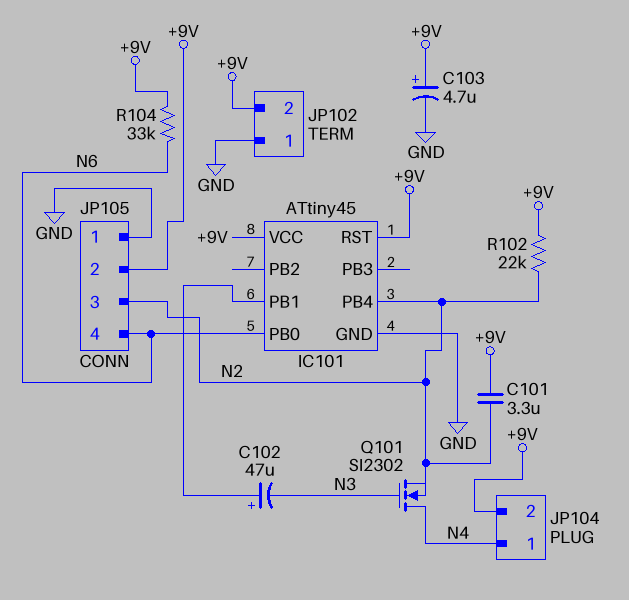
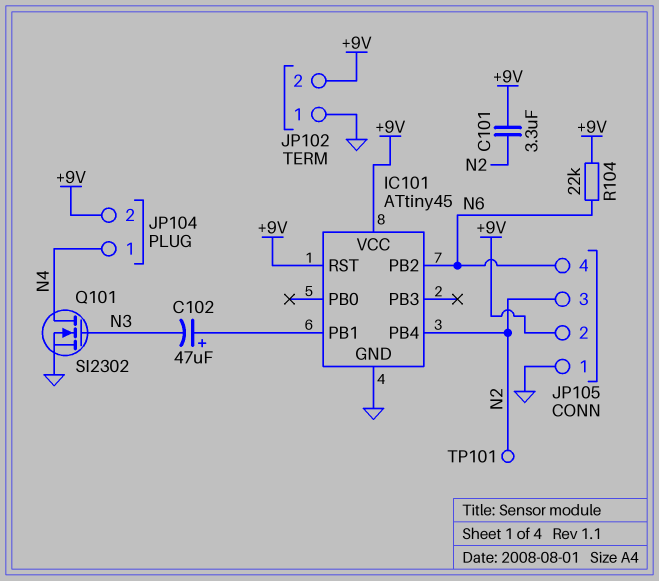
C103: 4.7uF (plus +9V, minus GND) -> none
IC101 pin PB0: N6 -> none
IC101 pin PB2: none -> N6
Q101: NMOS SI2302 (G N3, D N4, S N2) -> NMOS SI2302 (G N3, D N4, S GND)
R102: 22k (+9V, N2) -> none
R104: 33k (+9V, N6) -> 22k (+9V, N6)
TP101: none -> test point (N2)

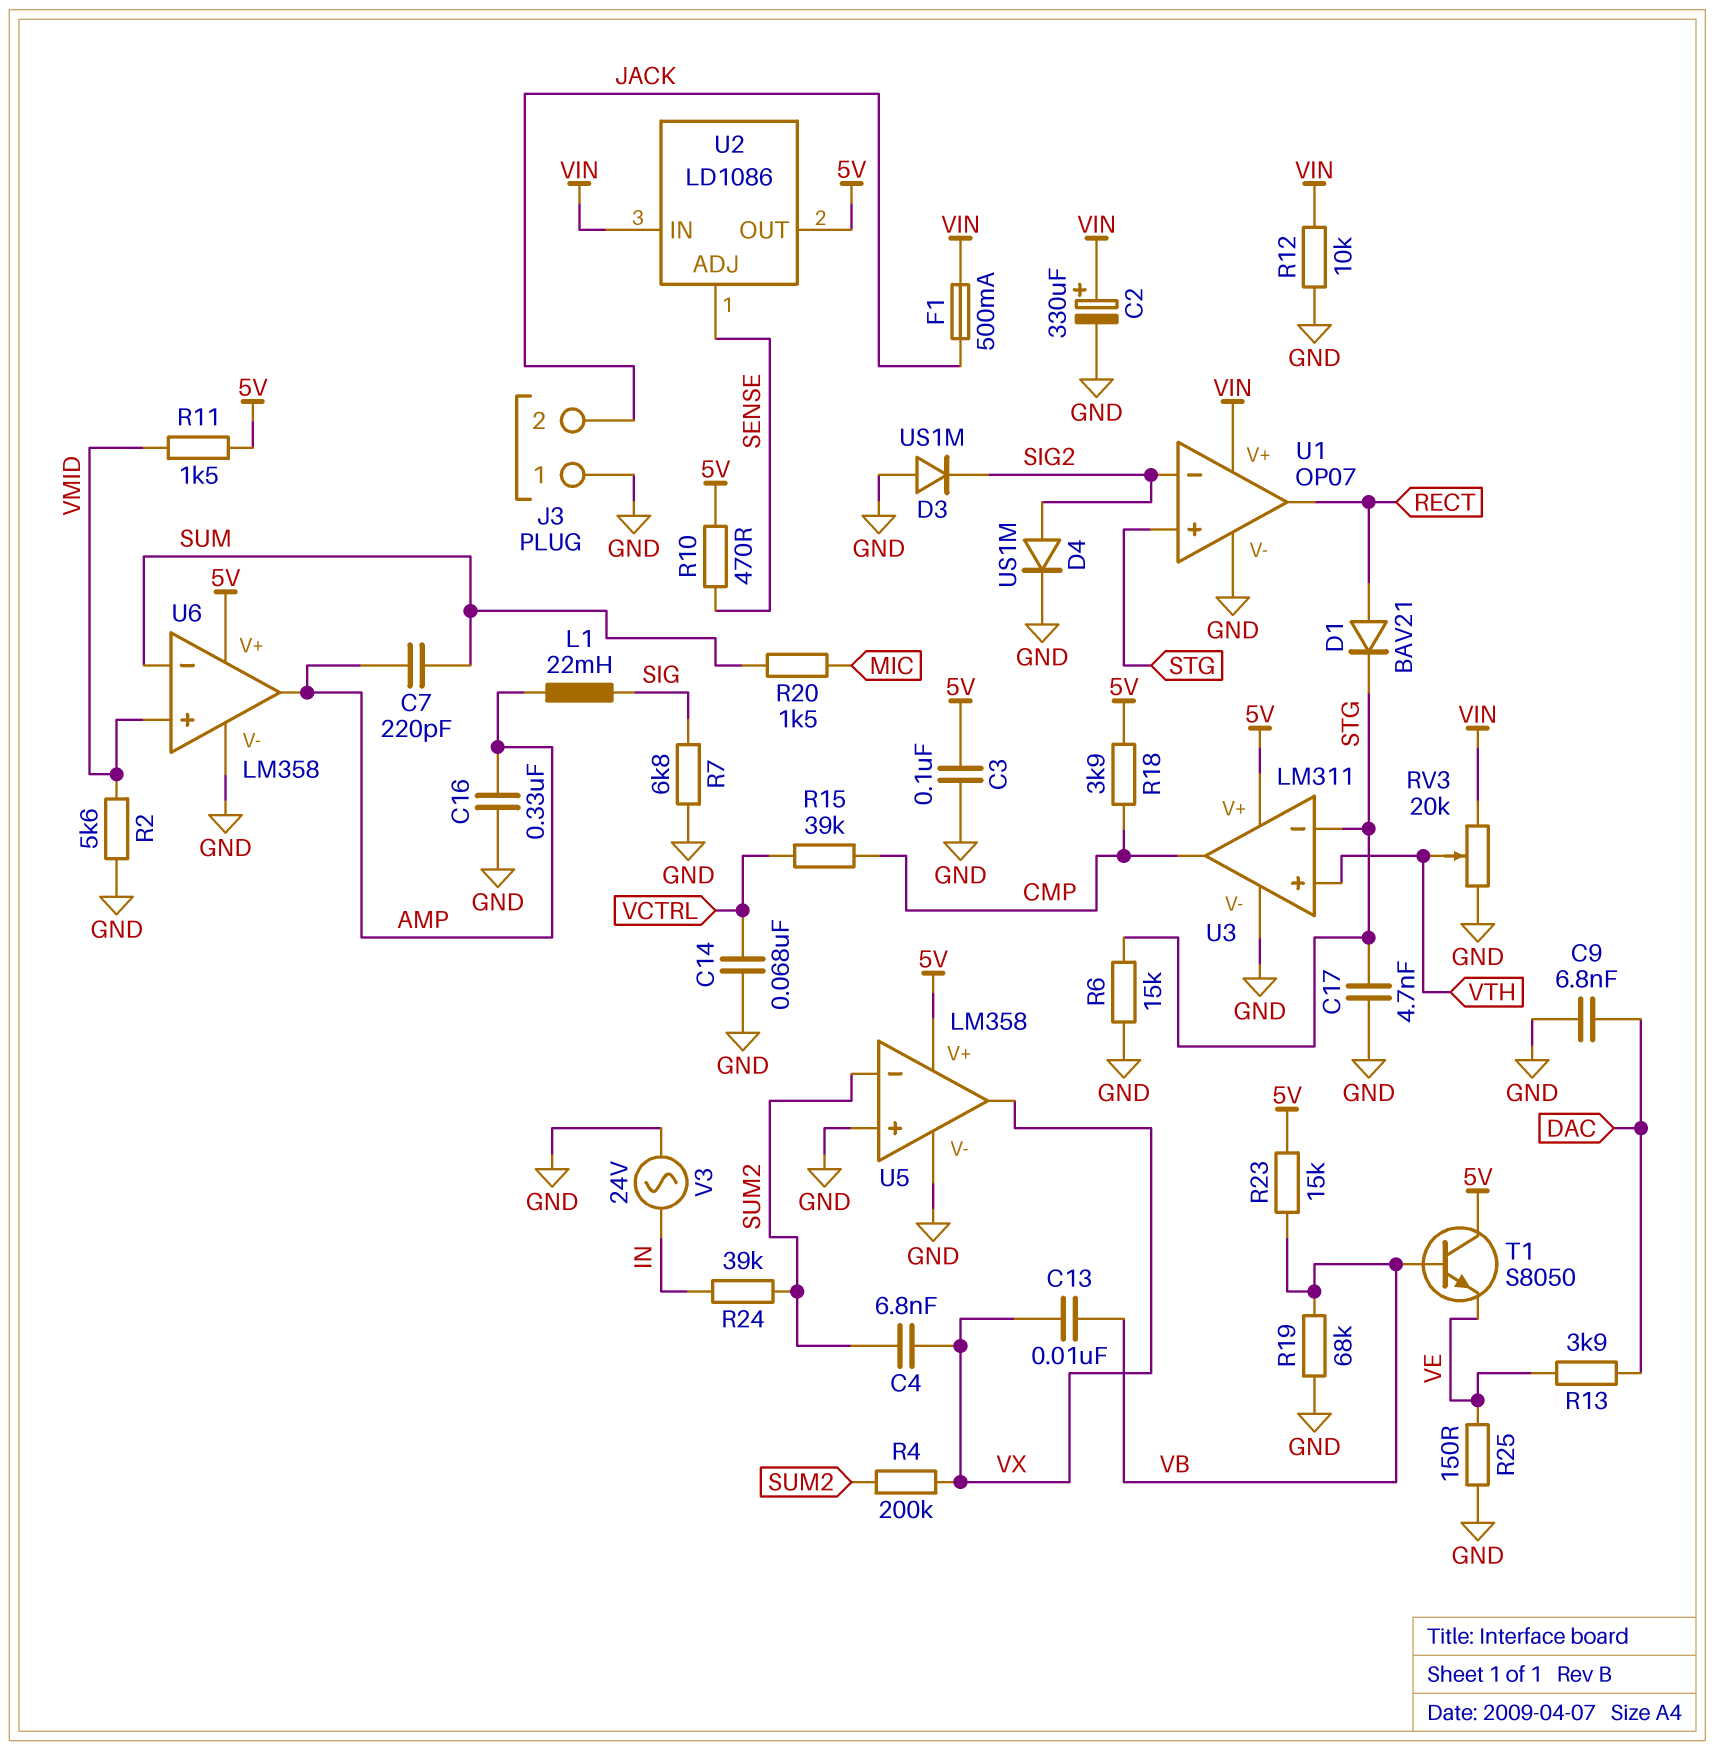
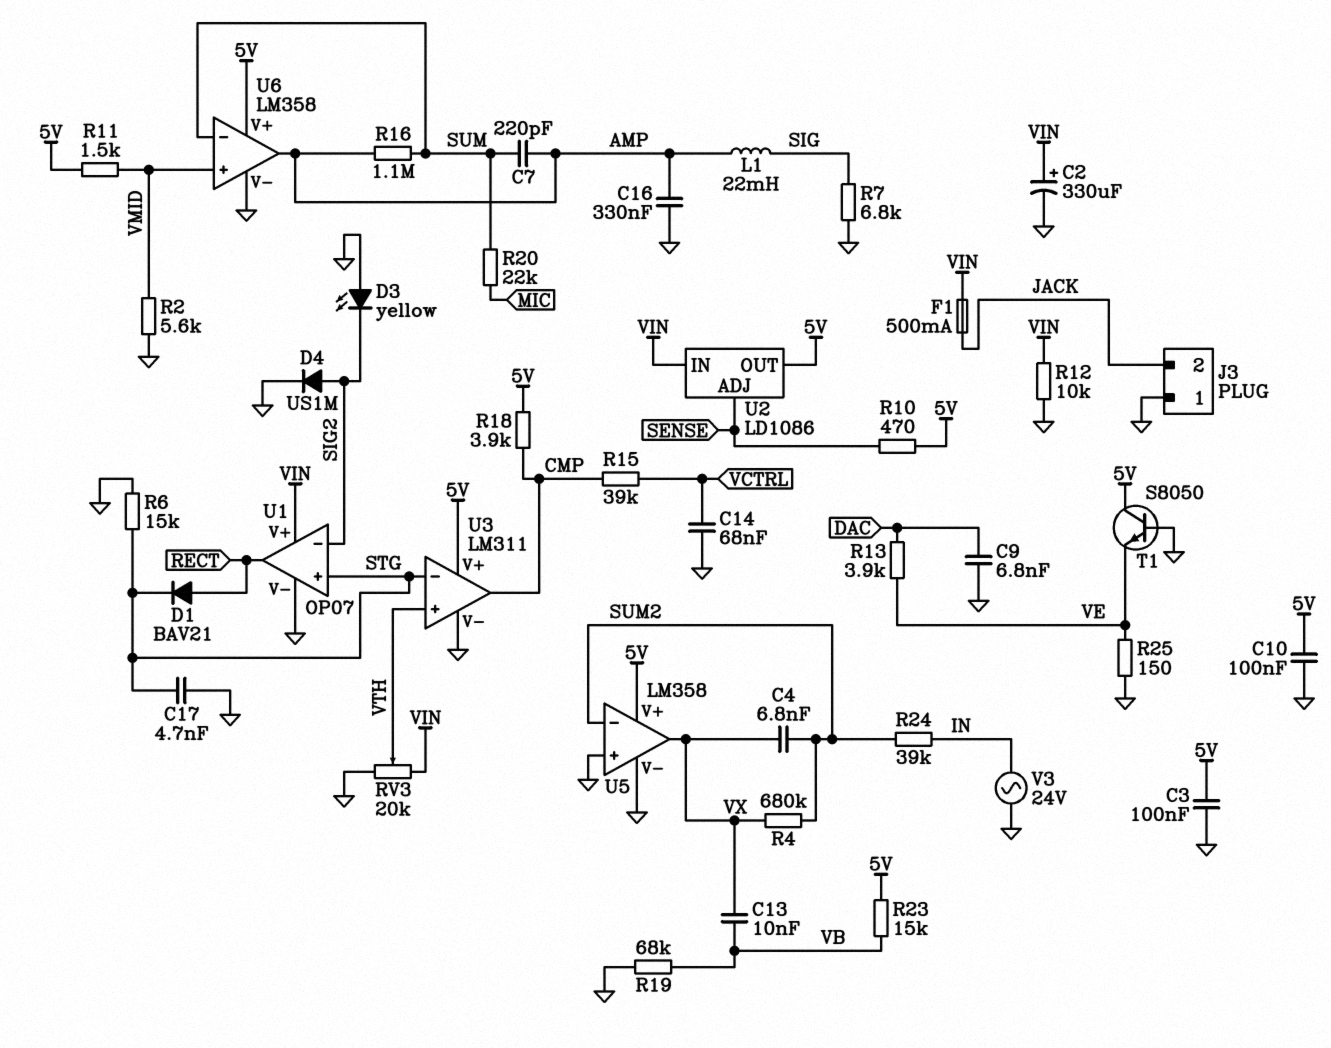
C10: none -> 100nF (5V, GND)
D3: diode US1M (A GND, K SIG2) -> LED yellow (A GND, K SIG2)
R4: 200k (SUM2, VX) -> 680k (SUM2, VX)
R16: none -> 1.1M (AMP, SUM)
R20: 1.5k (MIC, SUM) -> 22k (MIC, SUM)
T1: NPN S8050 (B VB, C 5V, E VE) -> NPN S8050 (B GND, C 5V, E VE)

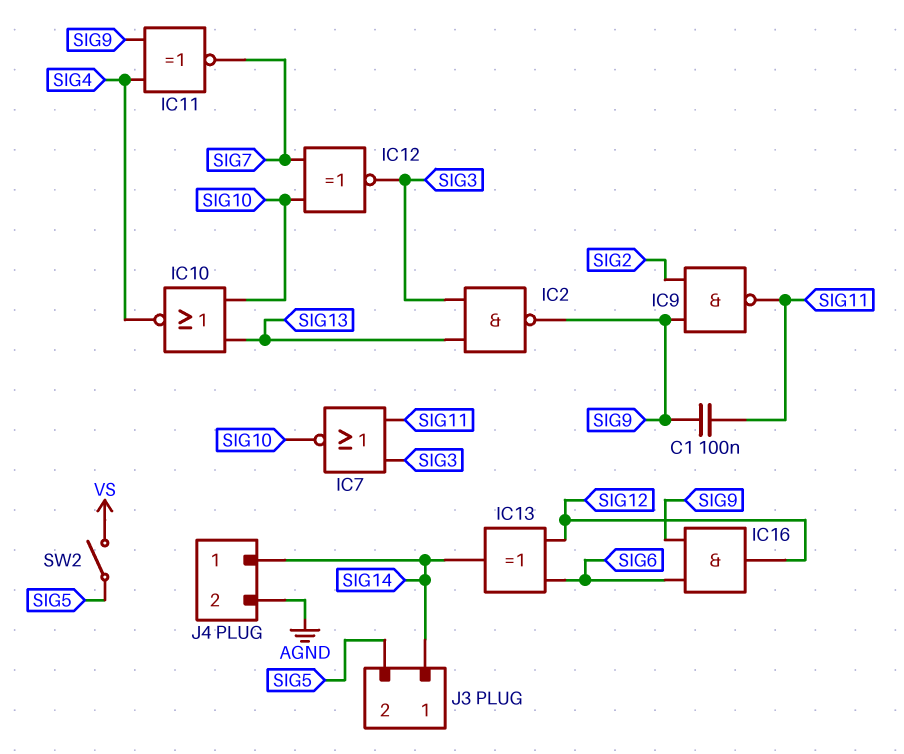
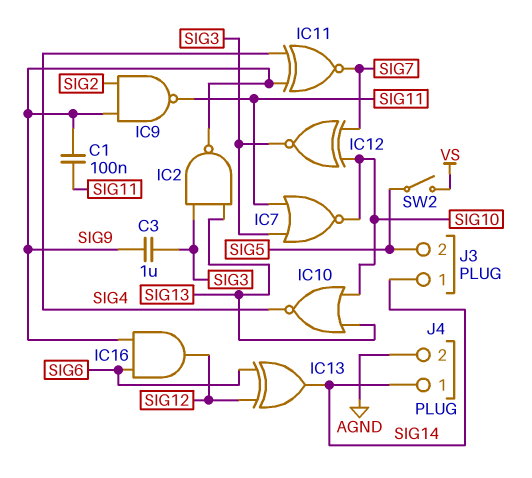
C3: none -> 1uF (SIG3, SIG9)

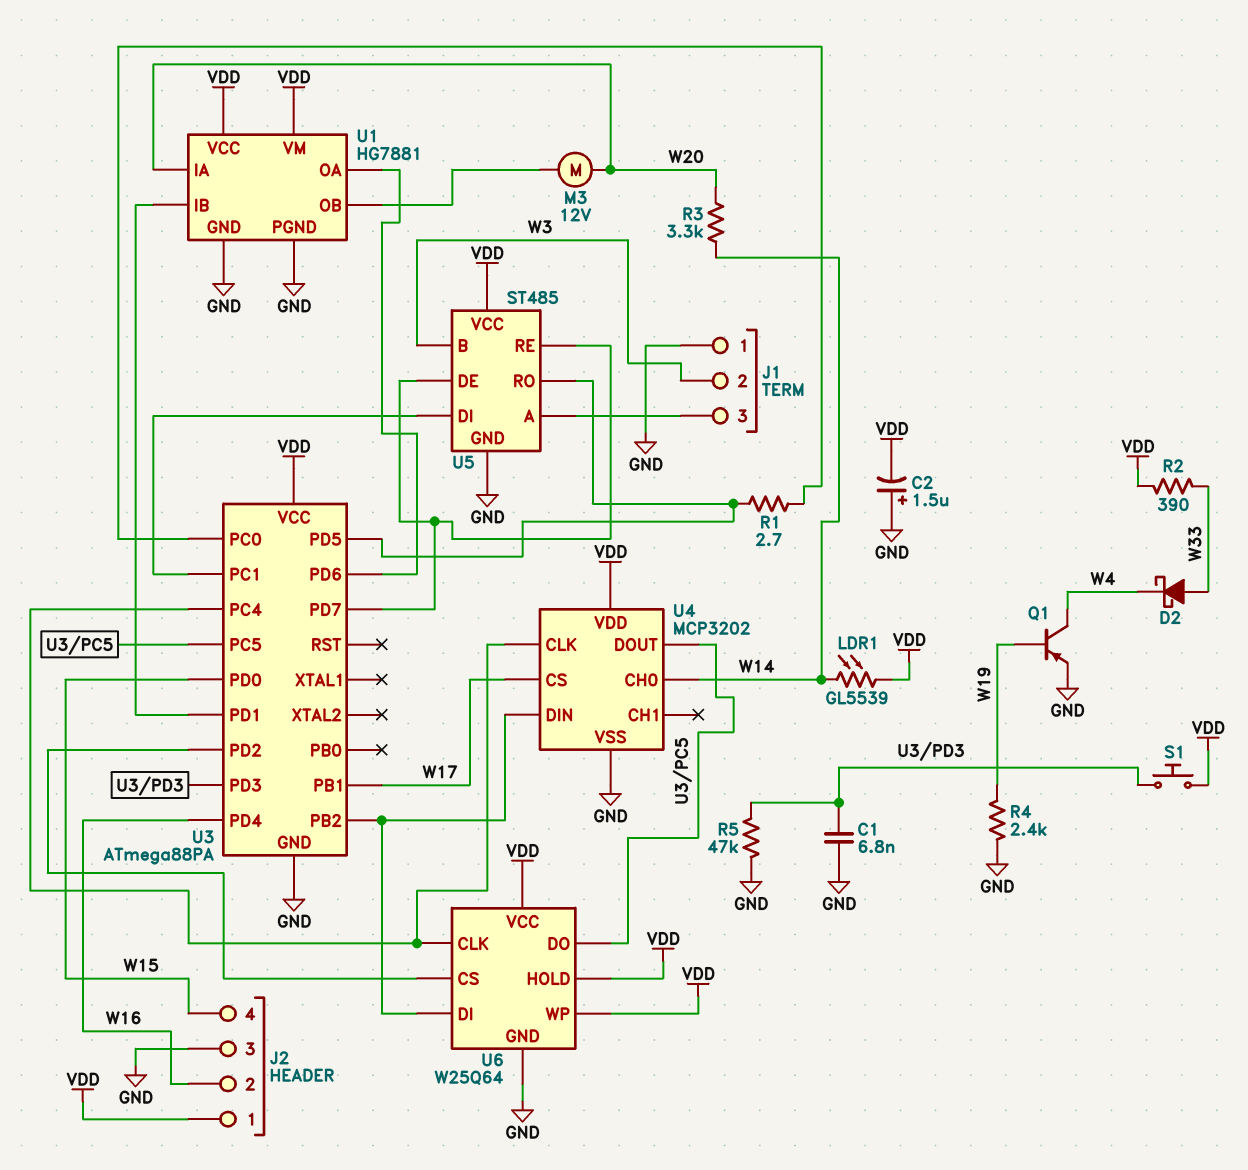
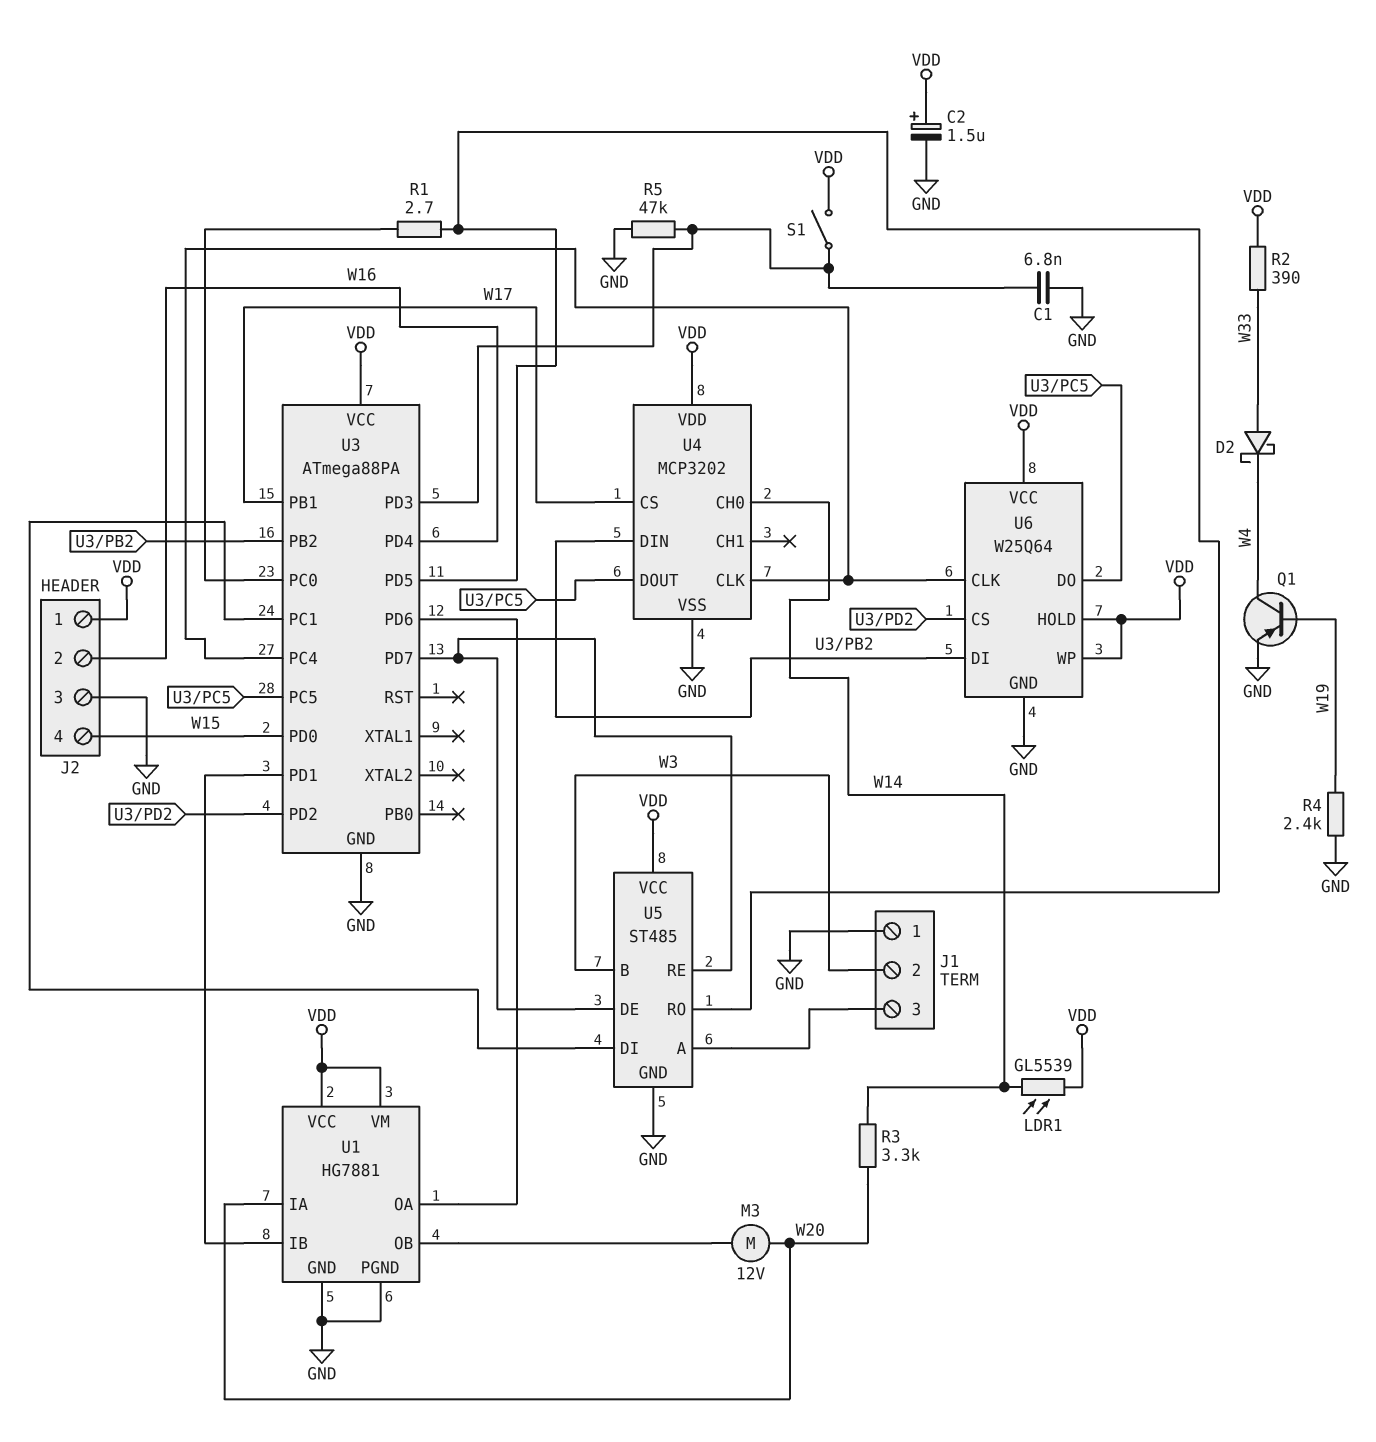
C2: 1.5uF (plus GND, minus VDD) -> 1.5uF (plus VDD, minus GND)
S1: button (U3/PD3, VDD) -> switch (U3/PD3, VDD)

━━━━━━━━━━━━━━━━━━━━

* _Work instruction_: No pictures should appear in the copy. Print exactly the lines above from the line containing "R4: 200k (SUM2, VX) -> 680k (SUM2, VX)" through the last line of the data.

* _Result of the task_:
R4: 200k (SUM2, VX) -> 680k (SUM2, VX)
R16: none -> 1.1M (AMP, SUM)
R20: 1.5k (MIC, SUM) -> 22k (MIC, SUM)
T1: NPN S8050 (B VB, C 5V, E VE) -> NPN S8050 (B GND, C 5V, E VE)

C3: none -> 1uF (SIG3, SIG9)

C2: 1.5uF (plus GND, minus VDD) -> 1.5uF (plus VDD, minus GND)
S1: button (U3/PD3, VDD) -> switch (U3/PD3, VDD)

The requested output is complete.